#### Data extract ####

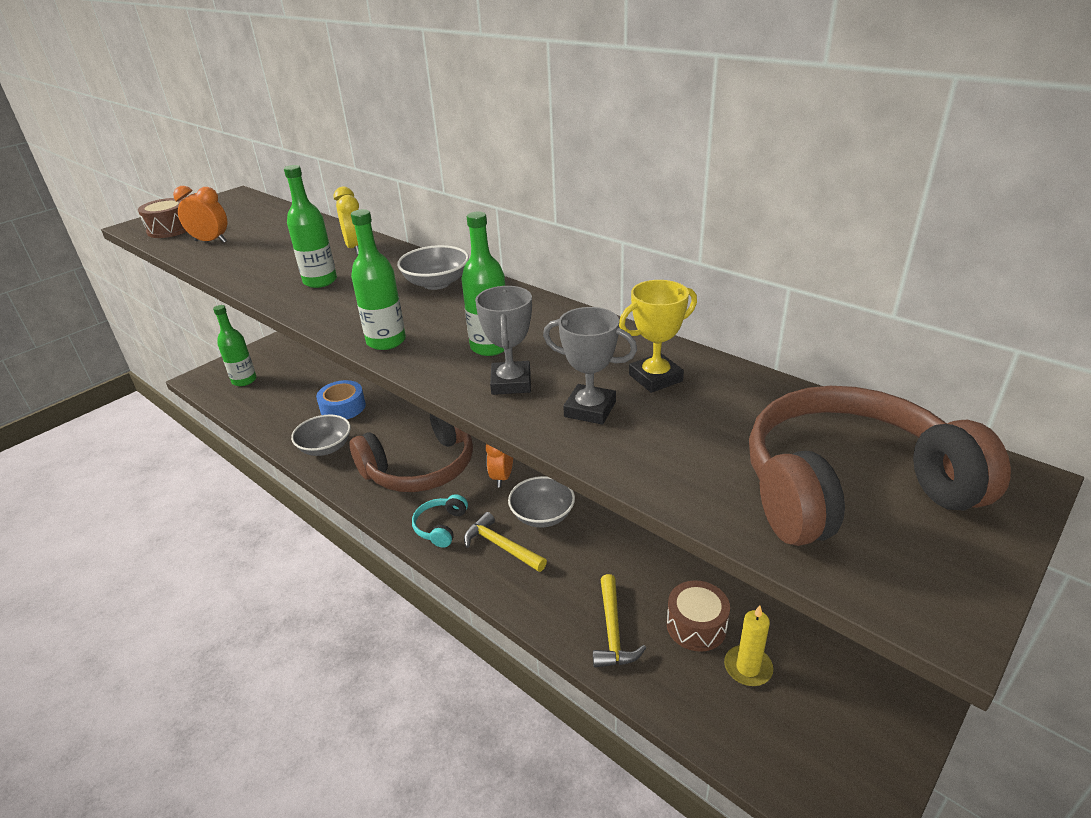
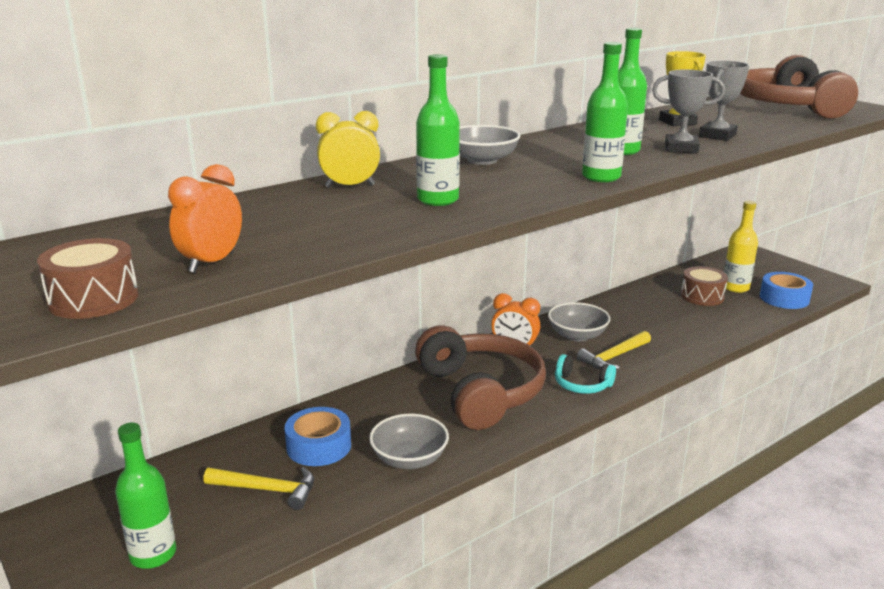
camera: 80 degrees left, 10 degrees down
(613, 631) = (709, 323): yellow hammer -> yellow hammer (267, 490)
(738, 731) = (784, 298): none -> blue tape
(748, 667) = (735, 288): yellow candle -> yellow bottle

####

Task instructions
Lines from the one containing "(738, 731) = (784, 298): none -> blue tape" to the last line above, both included: copy these exactly and write nothing else.

Output of the exercise
(738, 731) = (784, 298): none -> blue tape
(748, 667) = (735, 288): yellow candle -> yellow bottle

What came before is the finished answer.